== What you are asked to do ==
Copy the stretch of rows from the first row through the line containing "green L-shape: moved 15 px left, 4 px up", substituting "cyan arrow" for "cyan cross" and leaving everything else unchanged.

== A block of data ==
— Begin —

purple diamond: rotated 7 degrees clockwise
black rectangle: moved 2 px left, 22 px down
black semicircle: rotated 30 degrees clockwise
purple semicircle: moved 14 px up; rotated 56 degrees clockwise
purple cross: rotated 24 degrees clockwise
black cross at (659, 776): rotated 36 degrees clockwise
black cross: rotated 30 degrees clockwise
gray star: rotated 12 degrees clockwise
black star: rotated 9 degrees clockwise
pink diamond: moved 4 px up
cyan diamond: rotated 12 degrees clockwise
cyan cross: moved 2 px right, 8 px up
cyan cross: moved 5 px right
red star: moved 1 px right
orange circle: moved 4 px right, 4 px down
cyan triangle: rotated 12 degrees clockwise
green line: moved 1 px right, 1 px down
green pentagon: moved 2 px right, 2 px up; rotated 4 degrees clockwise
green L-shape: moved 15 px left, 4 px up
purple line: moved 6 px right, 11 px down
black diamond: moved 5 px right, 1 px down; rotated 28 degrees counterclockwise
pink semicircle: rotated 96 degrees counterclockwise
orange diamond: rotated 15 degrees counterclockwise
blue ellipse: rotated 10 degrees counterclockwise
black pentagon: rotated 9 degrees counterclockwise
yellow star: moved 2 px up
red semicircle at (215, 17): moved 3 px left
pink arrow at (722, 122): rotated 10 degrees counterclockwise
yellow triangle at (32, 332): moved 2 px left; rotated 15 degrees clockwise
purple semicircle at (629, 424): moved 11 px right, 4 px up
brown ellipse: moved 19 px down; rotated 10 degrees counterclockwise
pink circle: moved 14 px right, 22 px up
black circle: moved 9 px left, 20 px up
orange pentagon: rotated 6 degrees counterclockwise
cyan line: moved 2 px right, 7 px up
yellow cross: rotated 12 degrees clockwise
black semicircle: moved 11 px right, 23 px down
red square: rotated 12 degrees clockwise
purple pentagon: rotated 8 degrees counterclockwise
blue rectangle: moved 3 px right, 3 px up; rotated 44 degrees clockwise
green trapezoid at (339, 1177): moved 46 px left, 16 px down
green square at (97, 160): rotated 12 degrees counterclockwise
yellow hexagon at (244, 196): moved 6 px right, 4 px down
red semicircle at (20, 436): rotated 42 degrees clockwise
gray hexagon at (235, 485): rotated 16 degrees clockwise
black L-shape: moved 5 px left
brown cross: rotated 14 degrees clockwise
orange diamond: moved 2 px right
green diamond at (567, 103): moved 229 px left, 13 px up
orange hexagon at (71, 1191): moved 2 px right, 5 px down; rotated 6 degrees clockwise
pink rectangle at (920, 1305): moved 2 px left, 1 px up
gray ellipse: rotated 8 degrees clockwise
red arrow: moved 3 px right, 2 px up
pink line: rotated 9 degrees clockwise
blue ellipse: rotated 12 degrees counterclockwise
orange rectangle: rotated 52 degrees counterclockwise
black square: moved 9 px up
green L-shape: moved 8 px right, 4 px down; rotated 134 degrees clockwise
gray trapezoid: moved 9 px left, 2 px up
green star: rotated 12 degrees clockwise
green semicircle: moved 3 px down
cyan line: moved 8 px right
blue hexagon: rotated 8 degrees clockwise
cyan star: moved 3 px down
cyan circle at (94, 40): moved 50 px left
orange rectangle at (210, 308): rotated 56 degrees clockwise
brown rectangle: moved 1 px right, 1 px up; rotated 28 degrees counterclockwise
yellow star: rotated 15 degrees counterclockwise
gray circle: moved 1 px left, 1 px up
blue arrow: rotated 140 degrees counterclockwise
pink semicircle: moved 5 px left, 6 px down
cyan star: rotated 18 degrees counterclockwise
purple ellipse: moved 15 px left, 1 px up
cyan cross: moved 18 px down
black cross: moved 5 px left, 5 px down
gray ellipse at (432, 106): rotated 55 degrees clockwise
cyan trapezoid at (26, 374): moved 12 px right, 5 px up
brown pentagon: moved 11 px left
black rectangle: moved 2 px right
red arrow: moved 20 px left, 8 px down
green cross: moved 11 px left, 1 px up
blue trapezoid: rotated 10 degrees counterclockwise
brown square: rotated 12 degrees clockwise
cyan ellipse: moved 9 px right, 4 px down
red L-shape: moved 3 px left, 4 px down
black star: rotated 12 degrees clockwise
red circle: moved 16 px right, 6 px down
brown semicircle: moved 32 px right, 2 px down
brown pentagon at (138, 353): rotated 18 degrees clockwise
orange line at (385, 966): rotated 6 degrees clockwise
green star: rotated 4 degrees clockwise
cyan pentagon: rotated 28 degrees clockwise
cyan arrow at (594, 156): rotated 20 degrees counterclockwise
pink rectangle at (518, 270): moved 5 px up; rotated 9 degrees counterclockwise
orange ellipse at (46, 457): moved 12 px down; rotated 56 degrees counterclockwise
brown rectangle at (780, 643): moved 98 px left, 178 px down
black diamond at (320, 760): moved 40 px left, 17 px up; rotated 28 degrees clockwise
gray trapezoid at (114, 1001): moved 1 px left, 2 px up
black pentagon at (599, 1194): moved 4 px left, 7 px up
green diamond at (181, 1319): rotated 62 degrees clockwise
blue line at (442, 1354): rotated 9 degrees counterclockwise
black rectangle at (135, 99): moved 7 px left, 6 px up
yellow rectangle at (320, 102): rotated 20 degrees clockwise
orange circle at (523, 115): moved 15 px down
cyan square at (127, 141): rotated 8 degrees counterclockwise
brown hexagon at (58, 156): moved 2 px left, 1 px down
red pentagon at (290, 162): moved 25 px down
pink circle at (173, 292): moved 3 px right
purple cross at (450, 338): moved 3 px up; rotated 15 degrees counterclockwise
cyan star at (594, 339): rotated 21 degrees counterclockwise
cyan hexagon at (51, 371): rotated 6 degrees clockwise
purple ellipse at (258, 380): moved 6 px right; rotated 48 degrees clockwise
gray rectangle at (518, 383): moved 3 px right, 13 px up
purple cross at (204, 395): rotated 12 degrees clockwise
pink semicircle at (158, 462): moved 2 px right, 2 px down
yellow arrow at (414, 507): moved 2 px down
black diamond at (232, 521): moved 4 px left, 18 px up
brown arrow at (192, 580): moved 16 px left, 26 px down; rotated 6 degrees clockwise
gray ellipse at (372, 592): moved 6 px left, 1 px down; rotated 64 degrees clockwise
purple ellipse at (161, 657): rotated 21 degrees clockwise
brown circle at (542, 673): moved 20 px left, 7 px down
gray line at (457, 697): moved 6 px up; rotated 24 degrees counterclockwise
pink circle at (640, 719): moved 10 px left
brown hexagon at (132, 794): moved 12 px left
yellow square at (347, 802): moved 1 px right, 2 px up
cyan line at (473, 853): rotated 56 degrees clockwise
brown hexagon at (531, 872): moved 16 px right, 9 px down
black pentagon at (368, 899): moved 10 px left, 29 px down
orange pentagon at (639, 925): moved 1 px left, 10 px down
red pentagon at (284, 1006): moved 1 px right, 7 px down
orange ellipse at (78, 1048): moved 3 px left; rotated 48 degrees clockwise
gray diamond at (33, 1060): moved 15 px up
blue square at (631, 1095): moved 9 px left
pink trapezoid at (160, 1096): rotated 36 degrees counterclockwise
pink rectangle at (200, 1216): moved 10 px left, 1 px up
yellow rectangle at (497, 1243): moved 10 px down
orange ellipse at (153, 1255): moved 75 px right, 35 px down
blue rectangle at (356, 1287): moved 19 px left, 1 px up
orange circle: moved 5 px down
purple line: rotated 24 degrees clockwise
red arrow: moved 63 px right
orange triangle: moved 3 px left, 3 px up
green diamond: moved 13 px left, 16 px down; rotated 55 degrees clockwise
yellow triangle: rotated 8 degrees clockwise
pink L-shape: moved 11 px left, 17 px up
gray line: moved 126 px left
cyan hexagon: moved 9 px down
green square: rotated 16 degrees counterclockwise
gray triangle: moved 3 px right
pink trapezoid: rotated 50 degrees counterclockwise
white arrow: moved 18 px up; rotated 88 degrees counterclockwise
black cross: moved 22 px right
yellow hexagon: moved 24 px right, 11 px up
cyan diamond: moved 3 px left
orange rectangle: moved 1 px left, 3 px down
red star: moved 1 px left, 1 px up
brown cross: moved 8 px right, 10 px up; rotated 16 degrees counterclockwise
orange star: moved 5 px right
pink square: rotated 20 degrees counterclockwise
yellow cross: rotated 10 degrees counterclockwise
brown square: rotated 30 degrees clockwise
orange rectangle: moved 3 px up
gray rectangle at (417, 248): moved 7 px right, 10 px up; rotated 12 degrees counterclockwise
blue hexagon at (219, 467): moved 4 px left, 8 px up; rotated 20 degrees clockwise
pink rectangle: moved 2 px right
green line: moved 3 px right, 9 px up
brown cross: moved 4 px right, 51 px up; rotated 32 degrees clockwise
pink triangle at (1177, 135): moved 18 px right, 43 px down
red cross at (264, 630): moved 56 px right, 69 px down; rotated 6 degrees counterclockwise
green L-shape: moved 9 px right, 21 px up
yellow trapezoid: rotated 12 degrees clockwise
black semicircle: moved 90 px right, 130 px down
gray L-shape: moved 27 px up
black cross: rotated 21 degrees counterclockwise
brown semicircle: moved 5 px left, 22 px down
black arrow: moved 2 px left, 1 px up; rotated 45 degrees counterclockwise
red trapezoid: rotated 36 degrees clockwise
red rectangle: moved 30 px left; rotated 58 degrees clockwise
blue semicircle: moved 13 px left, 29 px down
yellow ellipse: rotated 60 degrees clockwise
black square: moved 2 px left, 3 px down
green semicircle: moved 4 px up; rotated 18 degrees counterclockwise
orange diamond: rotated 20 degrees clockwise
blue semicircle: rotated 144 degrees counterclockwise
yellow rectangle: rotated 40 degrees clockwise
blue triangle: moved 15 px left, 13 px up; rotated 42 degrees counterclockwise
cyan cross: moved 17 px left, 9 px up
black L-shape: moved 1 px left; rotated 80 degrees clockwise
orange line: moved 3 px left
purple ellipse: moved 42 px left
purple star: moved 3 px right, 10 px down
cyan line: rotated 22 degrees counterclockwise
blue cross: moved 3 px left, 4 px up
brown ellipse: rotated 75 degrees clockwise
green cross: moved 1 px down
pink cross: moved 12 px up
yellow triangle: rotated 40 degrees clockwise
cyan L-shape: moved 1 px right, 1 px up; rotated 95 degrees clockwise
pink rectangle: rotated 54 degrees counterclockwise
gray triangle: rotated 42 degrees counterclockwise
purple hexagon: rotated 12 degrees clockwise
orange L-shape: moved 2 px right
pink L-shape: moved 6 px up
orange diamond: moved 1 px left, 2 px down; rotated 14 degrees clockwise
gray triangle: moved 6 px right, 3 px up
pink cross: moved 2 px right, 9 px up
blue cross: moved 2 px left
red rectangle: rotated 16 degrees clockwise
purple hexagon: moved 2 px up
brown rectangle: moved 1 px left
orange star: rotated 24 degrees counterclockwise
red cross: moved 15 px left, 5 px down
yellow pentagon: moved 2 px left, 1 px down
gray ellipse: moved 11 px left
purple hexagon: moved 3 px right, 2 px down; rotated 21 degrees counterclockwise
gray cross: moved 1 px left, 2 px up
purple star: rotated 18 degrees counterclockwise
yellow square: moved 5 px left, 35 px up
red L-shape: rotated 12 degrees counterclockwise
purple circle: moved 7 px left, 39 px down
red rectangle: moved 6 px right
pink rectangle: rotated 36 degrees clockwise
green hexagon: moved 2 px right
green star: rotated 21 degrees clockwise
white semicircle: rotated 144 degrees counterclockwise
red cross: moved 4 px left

— End —

== Worked solution ==
purple diamond: rotated 7 degrees clockwise
black rectangle: moved 2 px left, 22 px down
black semicircle: rotated 30 degrees clockwise
purple semicircle: moved 14 px up; rotated 56 degrees clockwise
purple cross: rotated 24 degrees clockwise
black cross at (659, 776): rotated 36 degrees clockwise
black cross: rotated 30 degrees clockwise
gray star: rotated 12 degrees clockwise
black star: rotated 9 degrees clockwise
pink diamond: moved 4 px up
cyan diamond: rotated 12 degrees clockwise
cyan arrow: moved 2 px right, 8 px up
cyan arrow: moved 5 px right
red star: moved 1 px right
orange circle: moved 4 px right, 4 px down
cyan triangle: rotated 12 degrees clockwise
green line: moved 1 px right, 1 px down
green pentagon: moved 2 px right, 2 px up; rotated 4 degrees clockwise
green L-shape: moved 15 px left, 4 px up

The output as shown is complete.